**Records for processing:**
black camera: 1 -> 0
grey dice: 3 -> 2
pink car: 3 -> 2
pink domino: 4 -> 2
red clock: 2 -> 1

**Task objective:** From the first line to the last, return the listing exactly.

**Answer box:**
black camera: 1 -> 0
grey dice: 3 -> 2
pink car: 3 -> 2
pink domino: 4 -> 2
red clock: 2 -> 1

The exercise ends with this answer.